START Data

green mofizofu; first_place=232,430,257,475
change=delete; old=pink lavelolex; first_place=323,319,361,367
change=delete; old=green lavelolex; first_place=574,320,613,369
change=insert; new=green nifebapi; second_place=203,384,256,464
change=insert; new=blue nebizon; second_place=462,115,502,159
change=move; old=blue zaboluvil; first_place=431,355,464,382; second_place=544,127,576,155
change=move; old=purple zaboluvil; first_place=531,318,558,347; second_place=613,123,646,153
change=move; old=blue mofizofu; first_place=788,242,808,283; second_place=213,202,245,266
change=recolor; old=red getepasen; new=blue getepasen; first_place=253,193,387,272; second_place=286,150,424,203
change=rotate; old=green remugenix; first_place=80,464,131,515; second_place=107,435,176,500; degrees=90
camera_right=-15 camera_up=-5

END Data
START Data

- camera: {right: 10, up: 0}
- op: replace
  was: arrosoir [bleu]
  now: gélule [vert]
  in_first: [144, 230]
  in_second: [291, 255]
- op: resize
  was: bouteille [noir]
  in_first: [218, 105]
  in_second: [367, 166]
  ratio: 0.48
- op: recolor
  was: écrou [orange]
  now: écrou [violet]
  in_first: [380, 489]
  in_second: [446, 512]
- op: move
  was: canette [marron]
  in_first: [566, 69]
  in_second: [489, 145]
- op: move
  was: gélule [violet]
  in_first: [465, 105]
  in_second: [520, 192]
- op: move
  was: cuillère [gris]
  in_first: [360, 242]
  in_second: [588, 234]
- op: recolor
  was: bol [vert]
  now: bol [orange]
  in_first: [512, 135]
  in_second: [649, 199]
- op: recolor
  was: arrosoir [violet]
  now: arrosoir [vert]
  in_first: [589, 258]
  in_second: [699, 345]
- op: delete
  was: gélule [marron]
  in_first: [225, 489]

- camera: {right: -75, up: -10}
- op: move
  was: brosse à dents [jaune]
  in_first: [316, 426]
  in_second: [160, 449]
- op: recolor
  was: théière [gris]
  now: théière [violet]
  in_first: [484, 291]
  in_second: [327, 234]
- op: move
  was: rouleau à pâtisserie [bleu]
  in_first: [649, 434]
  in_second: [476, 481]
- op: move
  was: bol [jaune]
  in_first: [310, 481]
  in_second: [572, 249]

END Data
START Data

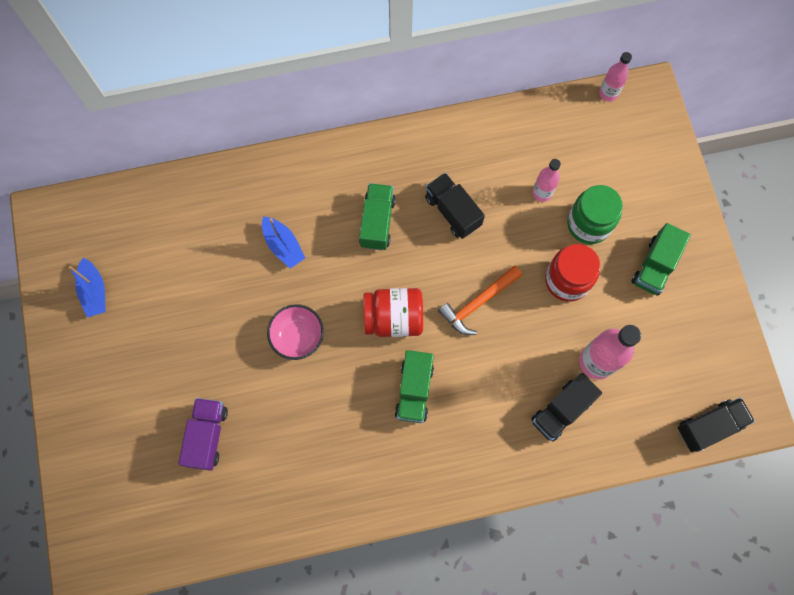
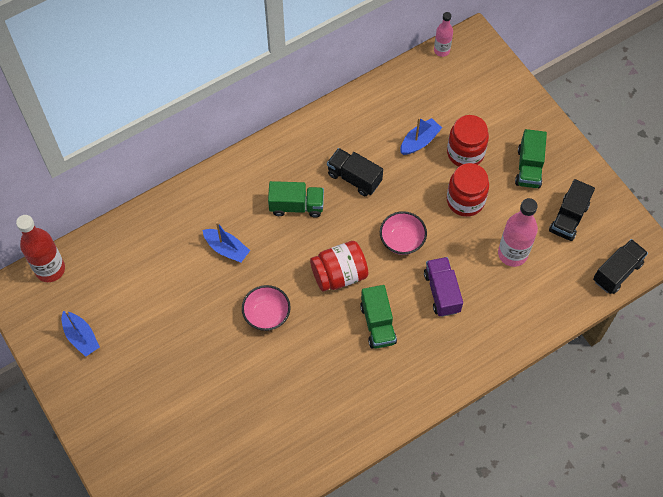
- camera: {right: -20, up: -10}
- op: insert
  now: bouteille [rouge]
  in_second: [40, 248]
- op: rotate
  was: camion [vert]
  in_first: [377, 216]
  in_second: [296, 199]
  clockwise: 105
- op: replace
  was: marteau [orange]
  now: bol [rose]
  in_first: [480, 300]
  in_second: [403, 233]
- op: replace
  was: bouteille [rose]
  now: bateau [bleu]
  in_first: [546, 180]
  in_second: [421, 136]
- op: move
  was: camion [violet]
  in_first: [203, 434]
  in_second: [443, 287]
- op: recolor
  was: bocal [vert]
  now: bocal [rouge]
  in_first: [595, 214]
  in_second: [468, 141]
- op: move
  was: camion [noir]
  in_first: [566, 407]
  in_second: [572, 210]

END Data

- **Work instructions**:
Each line in the data that holds the string "arrosoir" should be found and copied.

- **Answer box**:
  was: arrosoir [bleu]
  was: arrosoir [violet]
  now: arrosoir [vert]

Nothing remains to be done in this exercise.